Records shown.
········
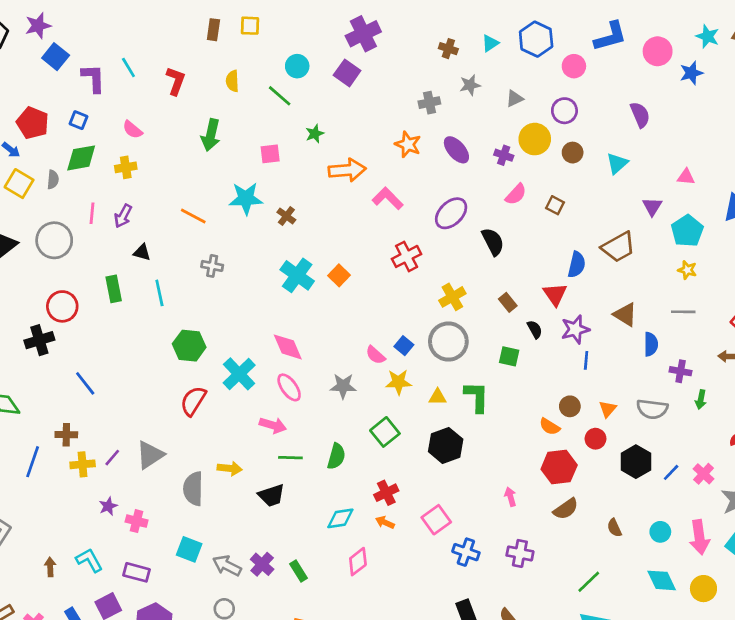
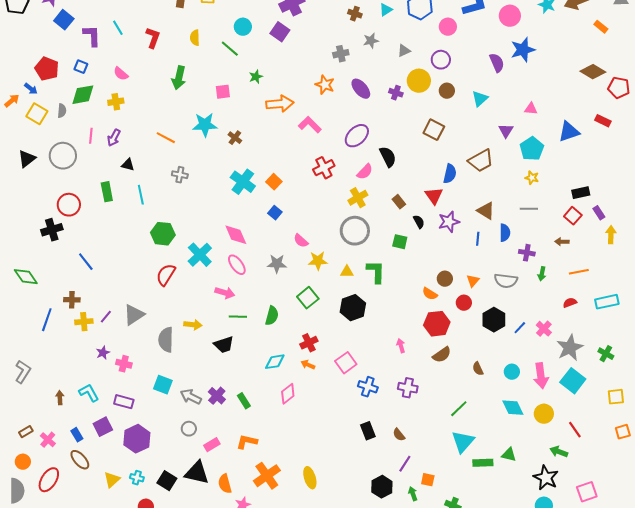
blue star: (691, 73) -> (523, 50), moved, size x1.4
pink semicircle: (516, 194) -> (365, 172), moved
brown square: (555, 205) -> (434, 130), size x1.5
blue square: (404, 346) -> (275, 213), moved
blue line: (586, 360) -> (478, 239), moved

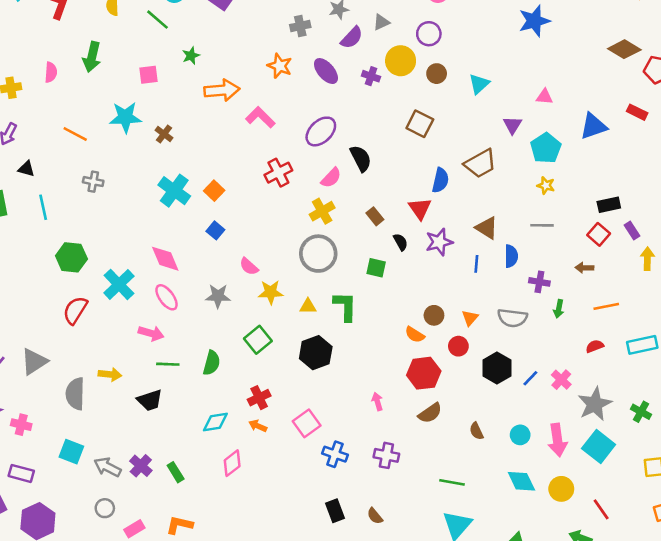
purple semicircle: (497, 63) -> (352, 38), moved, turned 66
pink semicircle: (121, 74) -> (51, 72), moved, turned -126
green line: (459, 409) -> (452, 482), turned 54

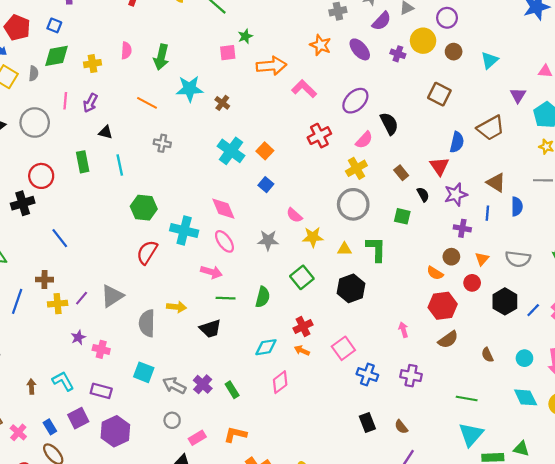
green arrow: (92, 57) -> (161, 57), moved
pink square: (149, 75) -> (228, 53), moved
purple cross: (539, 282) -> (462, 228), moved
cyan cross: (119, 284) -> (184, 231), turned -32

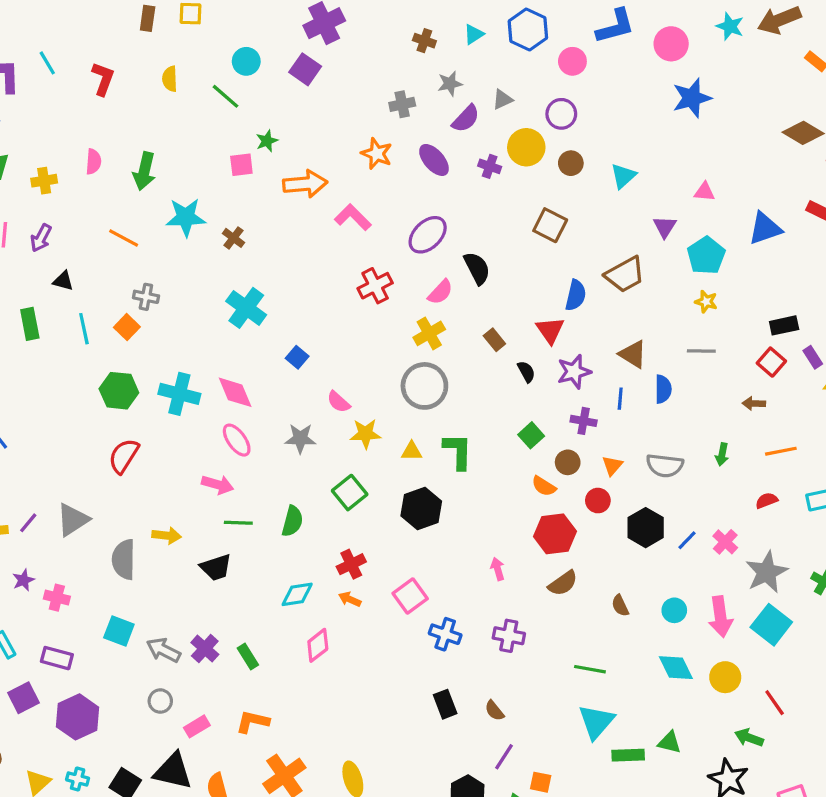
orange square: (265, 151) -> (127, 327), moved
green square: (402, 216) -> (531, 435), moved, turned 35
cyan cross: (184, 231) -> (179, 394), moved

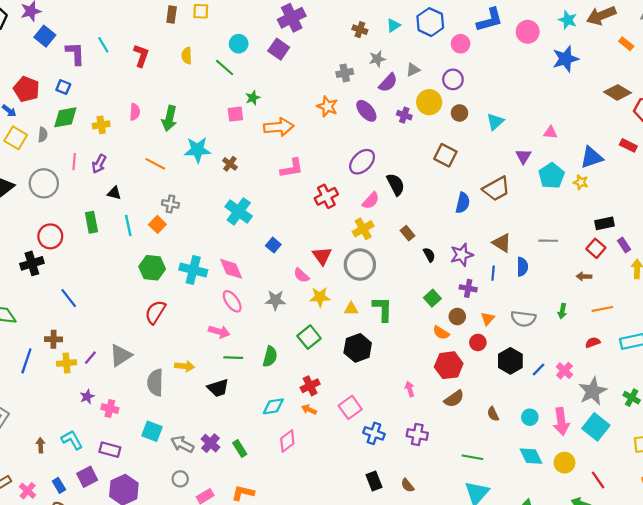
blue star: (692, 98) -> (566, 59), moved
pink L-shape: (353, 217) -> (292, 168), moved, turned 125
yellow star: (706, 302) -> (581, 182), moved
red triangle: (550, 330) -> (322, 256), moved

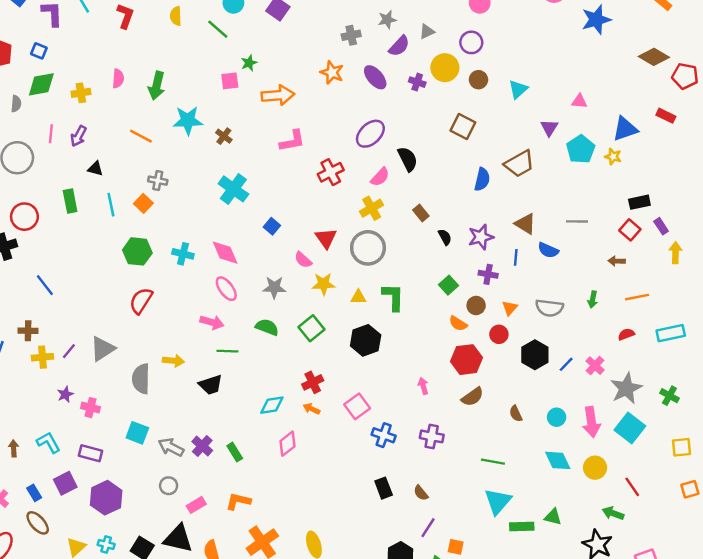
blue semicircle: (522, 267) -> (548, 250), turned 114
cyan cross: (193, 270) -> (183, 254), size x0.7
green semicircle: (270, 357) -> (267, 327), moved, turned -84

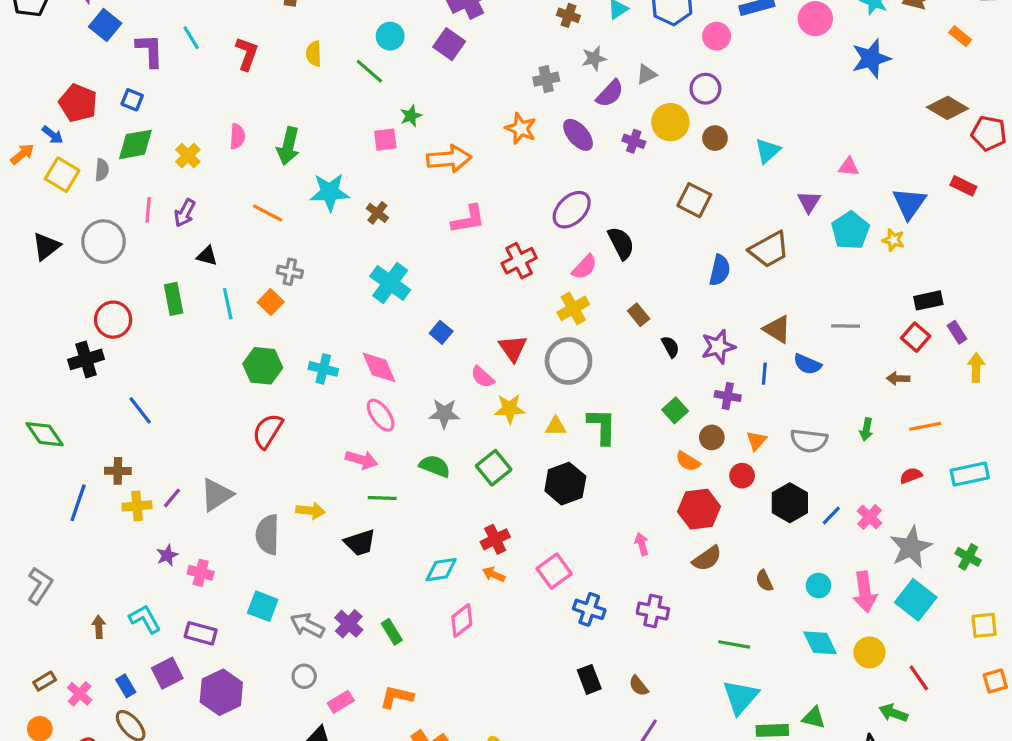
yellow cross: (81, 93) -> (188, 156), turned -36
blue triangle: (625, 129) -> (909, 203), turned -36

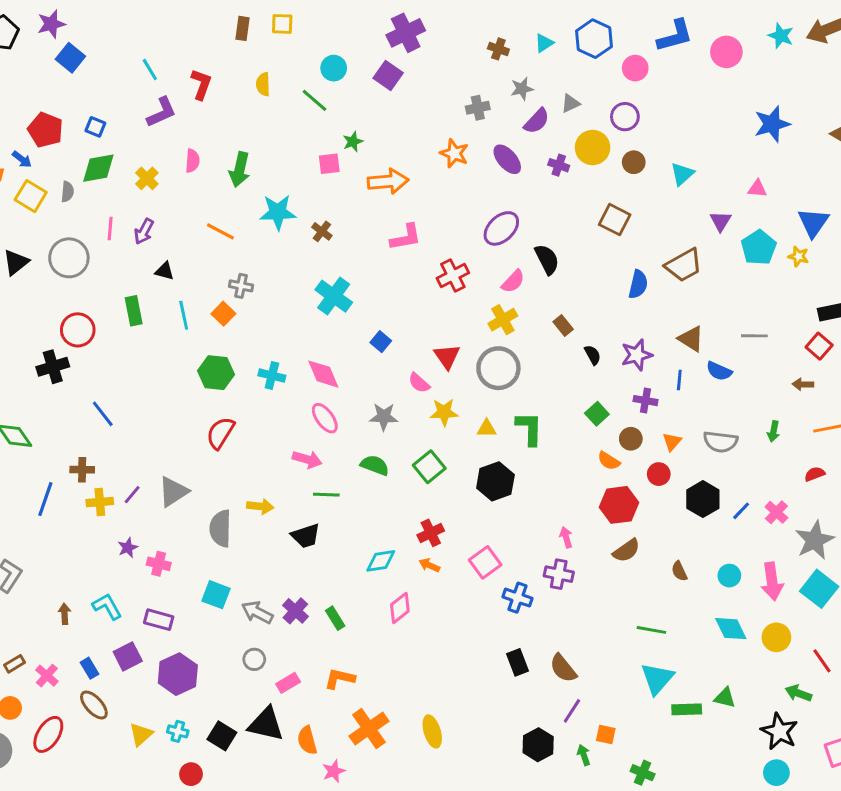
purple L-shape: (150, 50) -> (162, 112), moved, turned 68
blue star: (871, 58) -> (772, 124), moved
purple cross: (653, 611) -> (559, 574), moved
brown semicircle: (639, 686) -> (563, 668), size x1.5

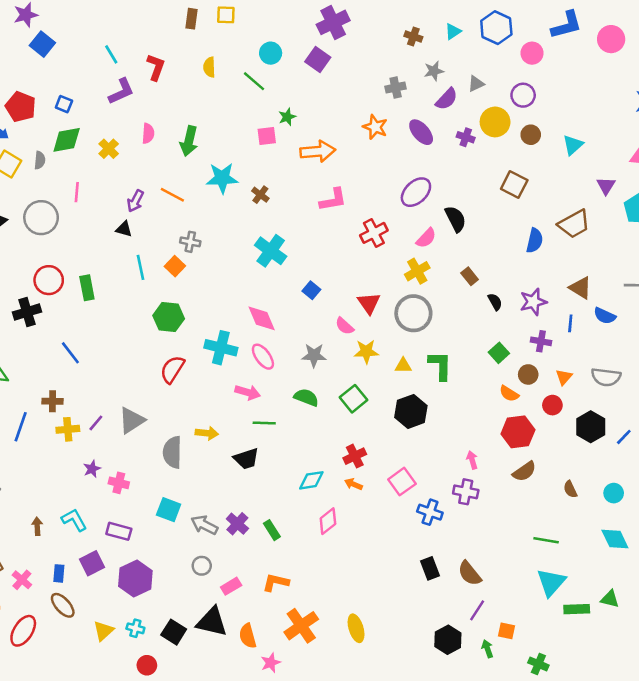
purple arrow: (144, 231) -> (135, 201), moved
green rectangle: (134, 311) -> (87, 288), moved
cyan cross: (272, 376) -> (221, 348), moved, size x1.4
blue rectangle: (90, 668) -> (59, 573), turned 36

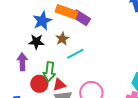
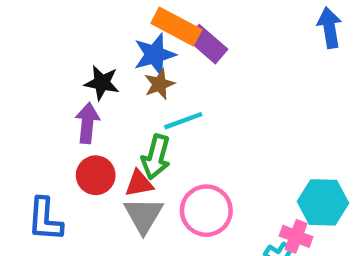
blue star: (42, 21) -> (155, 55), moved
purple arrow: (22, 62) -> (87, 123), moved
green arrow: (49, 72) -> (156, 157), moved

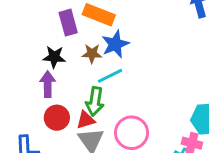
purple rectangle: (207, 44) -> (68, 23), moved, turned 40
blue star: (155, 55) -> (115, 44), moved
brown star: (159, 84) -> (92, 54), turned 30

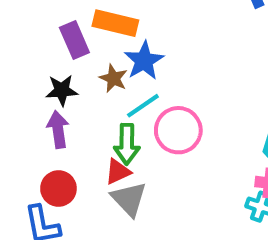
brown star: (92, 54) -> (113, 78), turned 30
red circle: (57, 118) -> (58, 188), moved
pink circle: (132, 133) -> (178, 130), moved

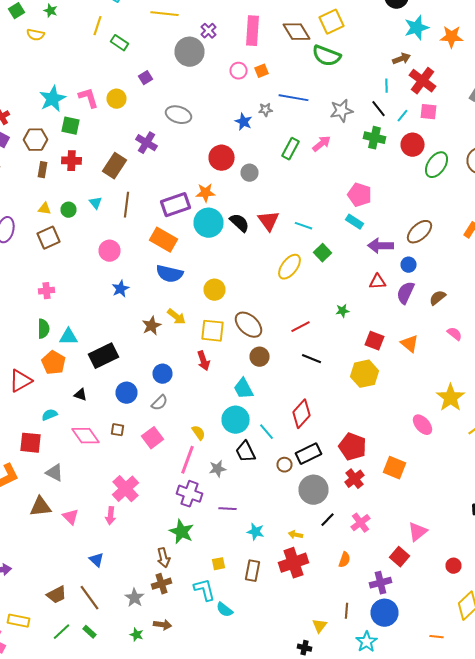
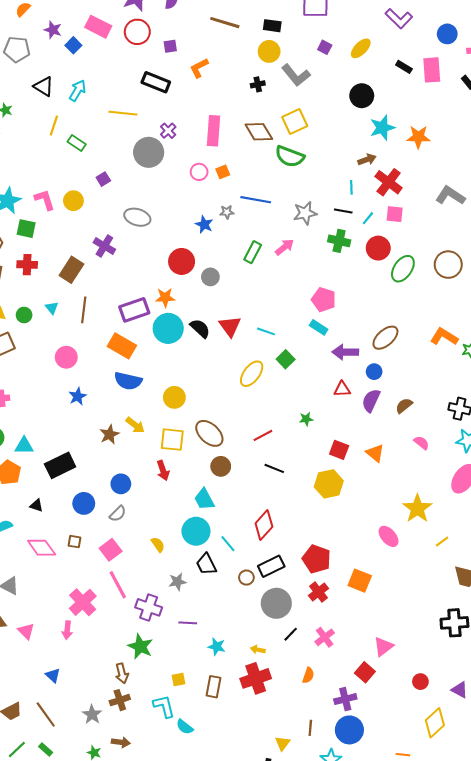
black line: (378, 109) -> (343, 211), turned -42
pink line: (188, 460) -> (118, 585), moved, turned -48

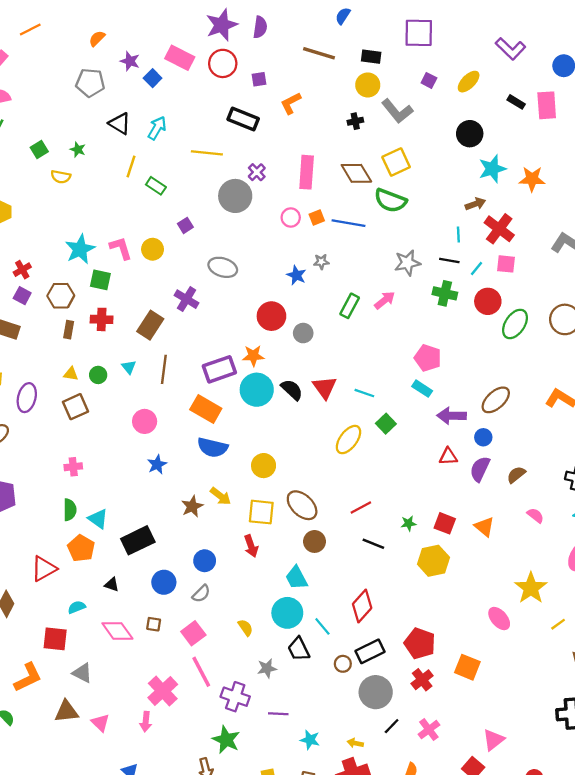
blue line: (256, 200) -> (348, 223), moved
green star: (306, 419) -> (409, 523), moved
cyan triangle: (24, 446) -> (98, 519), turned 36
········
Within the entries above, the lines from the one containing "green square: (402, 216)" through the one containing "green rectangle: (134, 311)" are to be transcribed exactly, ends included, pictures excluded.

green square: (402, 216) -> (531, 435), moved, turned 35
cyan cross: (184, 231) -> (179, 394), moved

blue star: (692, 98) -> (566, 59), moved
pink L-shape: (353, 217) -> (292, 168), moved, turned 125
yellow star: (706, 302) -> (581, 182), moved
red triangle: (550, 330) -> (322, 256), moved

blue semicircle: (522, 267) -> (548, 250), turned 114
cyan cross: (193, 270) -> (183, 254), size x0.7
green semicircle: (270, 357) -> (267, 327), moved, turned -84

yellow cross: (81, 93) -> (188, 156), turned -36
blue triangle: (625, 129) -> (909, 203), turned -36

purple L-shape: (150, 50) -> (162, 112), moved, turned 68
blue star: (871, 58) -> (772, 124), moved
purple cross: (653, 611) -> (559, 574), moved
brown semicircle: (639, 686) -> (563, 668), size x1.5

purple arrow: (144, 231) -> (135, 201), moved
green rectangle: (134, 311) -> (87, 288), moved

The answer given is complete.